What you have to do
Your answer should consist of each line below that contains the string "mazania".
━━━━━ Provided records
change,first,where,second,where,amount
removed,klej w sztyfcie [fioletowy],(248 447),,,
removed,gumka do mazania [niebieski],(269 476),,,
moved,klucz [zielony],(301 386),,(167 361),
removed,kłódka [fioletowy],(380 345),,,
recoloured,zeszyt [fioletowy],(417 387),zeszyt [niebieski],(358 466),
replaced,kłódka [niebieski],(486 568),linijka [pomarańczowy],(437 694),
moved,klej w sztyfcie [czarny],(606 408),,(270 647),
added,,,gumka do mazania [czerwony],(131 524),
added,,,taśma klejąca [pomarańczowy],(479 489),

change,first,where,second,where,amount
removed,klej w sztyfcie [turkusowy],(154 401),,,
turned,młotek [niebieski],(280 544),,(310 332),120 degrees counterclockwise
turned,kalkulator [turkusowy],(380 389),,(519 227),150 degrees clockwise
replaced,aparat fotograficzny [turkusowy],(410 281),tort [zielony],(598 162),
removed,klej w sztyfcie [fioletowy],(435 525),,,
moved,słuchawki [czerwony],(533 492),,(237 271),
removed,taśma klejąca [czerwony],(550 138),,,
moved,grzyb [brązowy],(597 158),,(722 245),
━━━━━━━━━━
━━━━━ Provided records
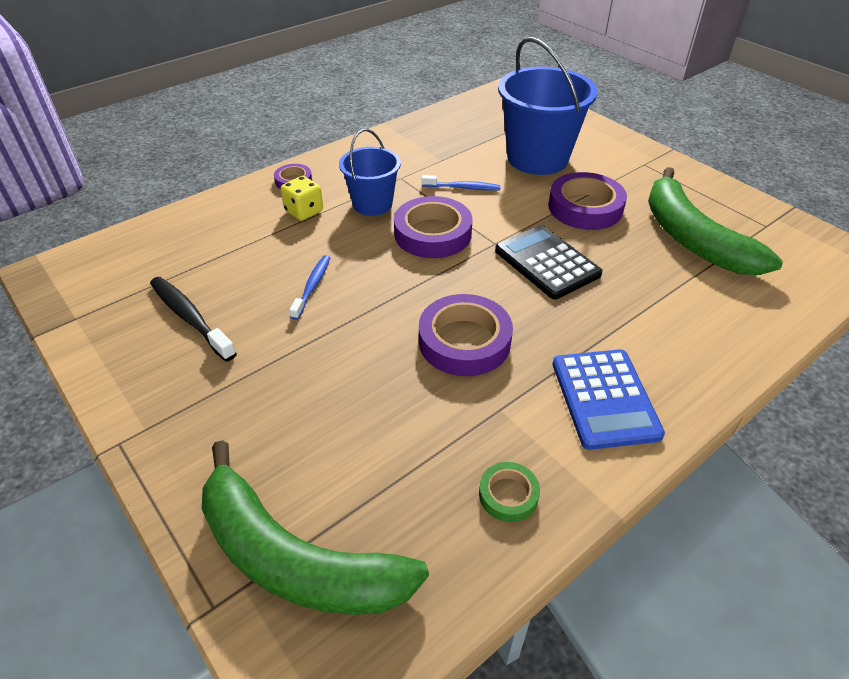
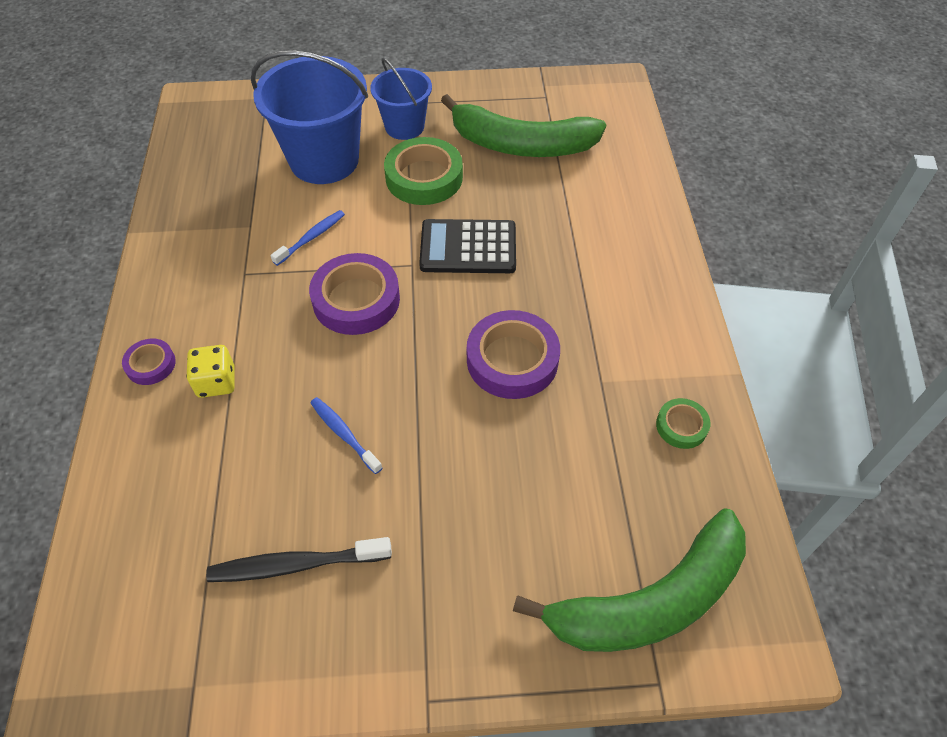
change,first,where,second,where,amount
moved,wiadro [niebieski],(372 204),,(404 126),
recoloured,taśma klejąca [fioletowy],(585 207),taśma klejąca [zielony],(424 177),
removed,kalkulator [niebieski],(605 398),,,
━━━━━━━━━━
Result of the task
removed,gumka do mazania [niebieski],(269 476),,,
added,,,gumka do mazania [czerwony],(131 524),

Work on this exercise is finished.